═══ Data shown
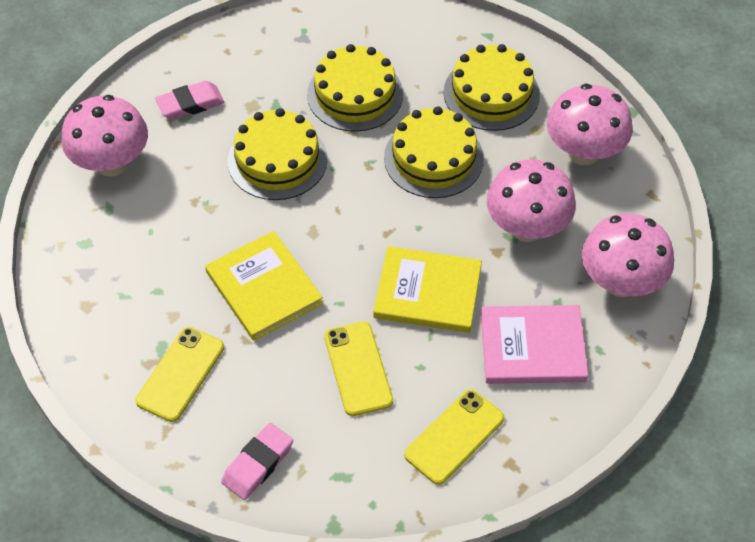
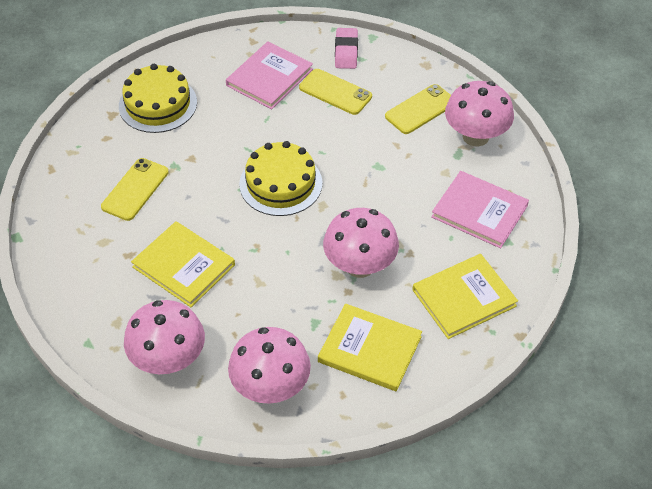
pink book: 1 -> 2
pink eraser: 2 -> 1
yellow book: 2 -> 3
yellow cake: 4 -> 2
══════
Write out the data above in full and exactly, but not the pictures.

▶ _Written answer_:
pink book: 1 -> 2
pink eraser: 2 -> 1
yellow book: 2 -> 3
yellow cake: 4 -> 2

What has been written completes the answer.